### INPUT MATERIAL

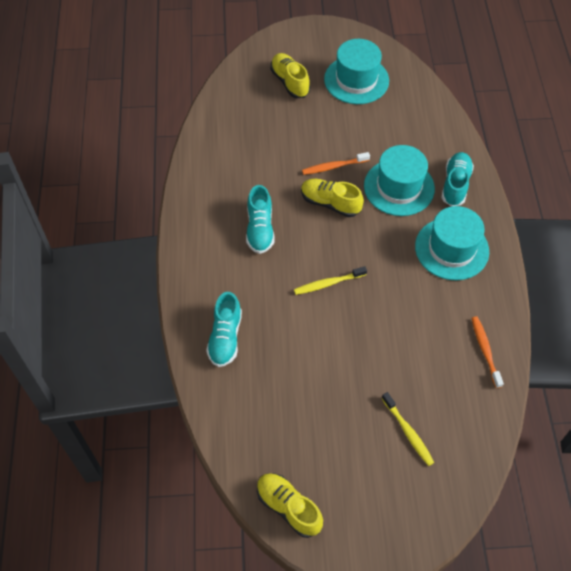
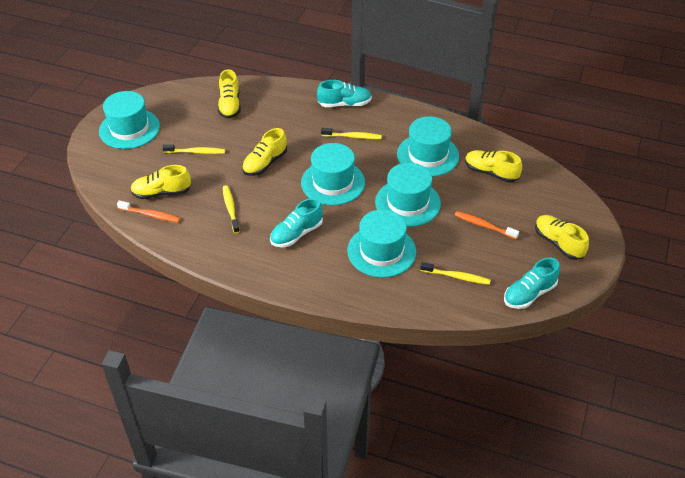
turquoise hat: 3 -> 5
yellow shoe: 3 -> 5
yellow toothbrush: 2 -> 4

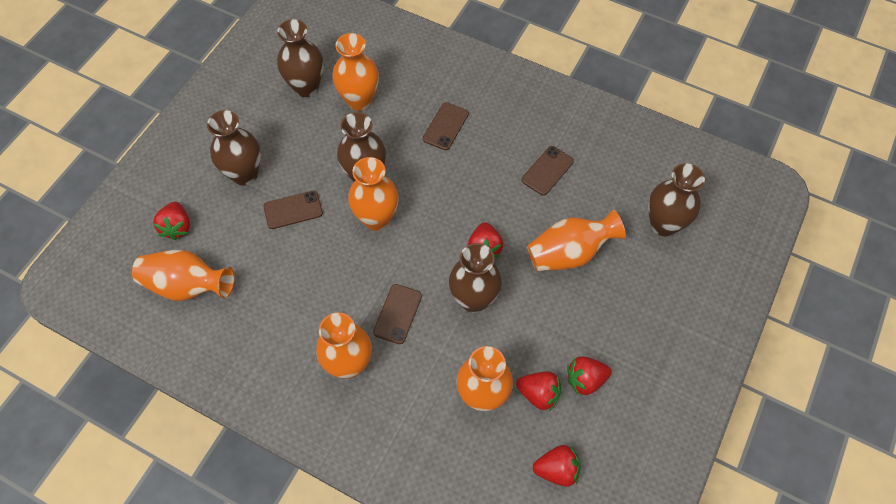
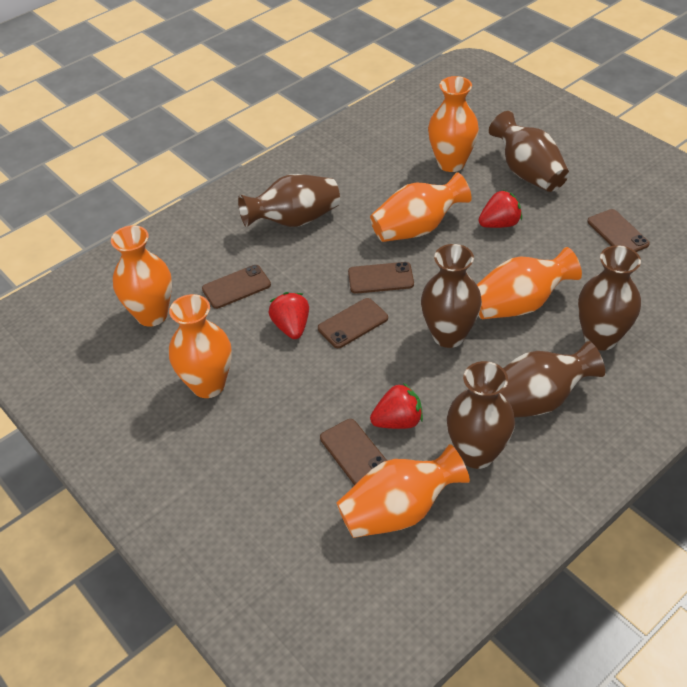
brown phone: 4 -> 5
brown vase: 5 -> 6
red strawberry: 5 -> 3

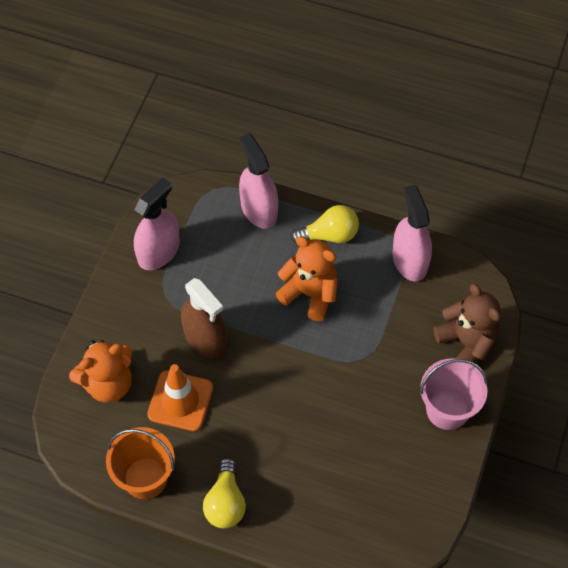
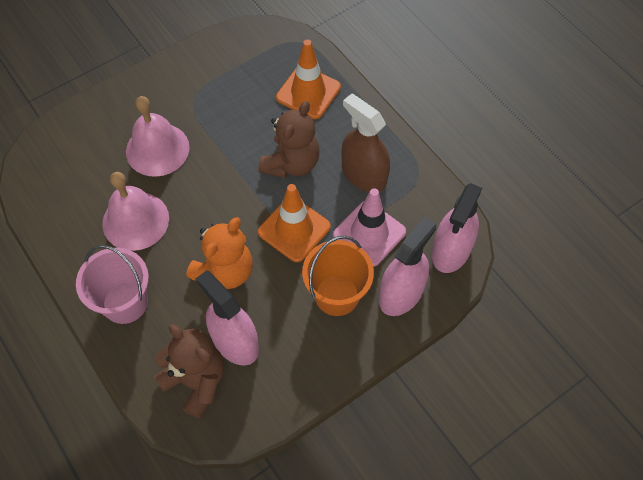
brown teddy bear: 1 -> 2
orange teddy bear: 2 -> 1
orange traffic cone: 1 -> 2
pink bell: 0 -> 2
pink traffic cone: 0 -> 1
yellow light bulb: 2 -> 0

######

• _DIRECTIVE_:
The line containing "orange traffic cone: 1 -> 2" and every line after it, up to and including the last line of the records, should be reproduced exactly, with nothing else.

• _ANSWER SECTION_:
orange traffic cone: 1 -> 2
pink bell: 0 -> 2
pink traffic cone: 0 -> 1
yellow light bulb: 2 -> 0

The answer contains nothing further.